== PROBLEM STATEMENT ==
All records below are to be repeated precisely, with nothing added.

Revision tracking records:

------------------------

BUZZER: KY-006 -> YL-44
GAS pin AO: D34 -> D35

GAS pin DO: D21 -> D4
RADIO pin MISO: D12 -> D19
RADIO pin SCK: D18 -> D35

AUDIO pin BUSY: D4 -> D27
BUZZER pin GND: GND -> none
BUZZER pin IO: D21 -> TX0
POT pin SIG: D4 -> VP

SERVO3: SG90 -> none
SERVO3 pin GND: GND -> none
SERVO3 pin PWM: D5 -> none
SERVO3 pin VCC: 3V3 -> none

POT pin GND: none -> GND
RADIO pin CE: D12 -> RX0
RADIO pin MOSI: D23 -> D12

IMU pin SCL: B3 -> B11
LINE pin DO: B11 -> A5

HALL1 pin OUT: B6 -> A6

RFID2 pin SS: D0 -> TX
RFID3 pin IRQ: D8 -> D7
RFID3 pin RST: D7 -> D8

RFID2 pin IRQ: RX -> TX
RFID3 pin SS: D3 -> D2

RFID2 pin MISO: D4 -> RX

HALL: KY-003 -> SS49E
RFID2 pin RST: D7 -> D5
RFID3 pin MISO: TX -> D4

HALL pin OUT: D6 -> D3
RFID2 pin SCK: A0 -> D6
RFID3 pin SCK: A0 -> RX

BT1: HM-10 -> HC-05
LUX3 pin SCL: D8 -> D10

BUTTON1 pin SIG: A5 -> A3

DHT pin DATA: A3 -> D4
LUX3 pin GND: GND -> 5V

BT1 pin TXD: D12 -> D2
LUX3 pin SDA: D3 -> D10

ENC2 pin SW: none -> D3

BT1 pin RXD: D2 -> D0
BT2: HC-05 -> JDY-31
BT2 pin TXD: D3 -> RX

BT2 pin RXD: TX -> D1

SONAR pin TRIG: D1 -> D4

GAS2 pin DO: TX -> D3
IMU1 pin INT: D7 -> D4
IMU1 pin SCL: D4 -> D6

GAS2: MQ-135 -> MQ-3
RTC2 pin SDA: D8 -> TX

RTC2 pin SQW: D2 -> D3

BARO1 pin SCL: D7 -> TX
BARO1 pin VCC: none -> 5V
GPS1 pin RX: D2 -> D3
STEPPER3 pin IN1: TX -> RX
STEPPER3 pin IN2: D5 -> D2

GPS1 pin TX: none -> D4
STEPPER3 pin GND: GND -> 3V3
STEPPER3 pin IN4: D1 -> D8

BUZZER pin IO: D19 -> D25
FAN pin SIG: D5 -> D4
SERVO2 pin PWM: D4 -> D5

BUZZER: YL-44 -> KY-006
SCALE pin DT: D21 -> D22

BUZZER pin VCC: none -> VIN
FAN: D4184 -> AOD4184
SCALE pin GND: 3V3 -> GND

------------------------

== ANSWER SECTION ==
BUZZER: KY-006 -> YL-44
GAS pin AO: D34 -> D35

GAS pin DO: D21 -> D4
RADIO pin MISO: D12 -> D19
RADIO pin SCK: D18 -> D35

AUDIO pin BUSY: D4 -> D27
BUZZER pin GND: GND -> none
BUZZER pin IO: D21 -> TX0
POT pin SIG: D4 -> VP

SERVO3: SG90 -> none
SERVO3 pin GND: GND -> none
SERVO3 pin PWM: D5 -> none
SERVO3 pin VCC: 3V3 -> none

POT pin GND: none -> GND
RADIO pin CE: D12 -> RX0
RADIO pin MOSI: D23 -> D12

IMU pin SCL: B3 -> B11
LINE pin DO: B11 -> A5

HALL1 pin OUT: B6 -> A6

RFID2 pin SS: D0 -> TX
RFID3 pin IRQ: D8 -> D7
RFID3 pin RST: D7 -> D8

RFID2 pin IRQ: RX -> TX
RFID3 pin SS: D3 -> D2

RFID2 pin MISO: D4 -> RX

HALL: KY-003 -> SS49E
RFID2 pin RST: D7 -> D5
RFID3 pin MISO: TX -> D4

HALL pin OUT: D6 -> D3
RFID2 pin SCK: A0 -> D6
RFID3 pin SCK: A0 -> RX

BT1: HM-10 -> HC-05
LUX3 pin SCL: D8 -> D10

BUTTON1 pin SIG: A5 -> A3

DHT pin DATA: A3 -> D4
LUX3 pin GND: GND -> 5V

BT1 pin TXD: D12 -> D2
LUX3 pin SDA: D3 -> D10

ENC2 pin SW: none -> D3

BT1 pin RXD: D2 -> D0
BT2: HC-05 -> JDY-31
BT2 pin TXD: D3 -> RX

BT2 pin RXD: TX -> D1

SONAR pin TRIG: D1 -> D4

GAS2 pin DO: TX -> D3
IMU1 pin INT: D7 -> D4
IMU1 pin SCL: D4 -> D6

GAS2: MQ-135 -> MQ-3
RTC2 pin SDA: D8 -> TX

RTC2 pin SQW: D2 -> D3

BARO1 pin SCL: D7 -> TX
BARO1 pin VCC: none -> 5V
GPS1 pin RX: D2 -> D3
STEPPER3 pin IN1: TX -> RX
STEPPER3 pin IN2: D5 -> D2

GPS1 pin TX: none -> D4
STEPPER3 pin GND: GND -> 3V3
STEPPER3 pin IN4: D1 -> D8

BUZZER pin IO: D19 -> D25
FAN pin SIG: D5 -> D4
SERVO2 pin PWM: D4 -> D5

BUZZER: YL-44 -> KY-006
SCALE pin DT: D21 -> D22

BUZZER pin VCC: none -> VIN
FAN: D4184 -> AOD4184
SCALE pin GND: 3V3 -> GND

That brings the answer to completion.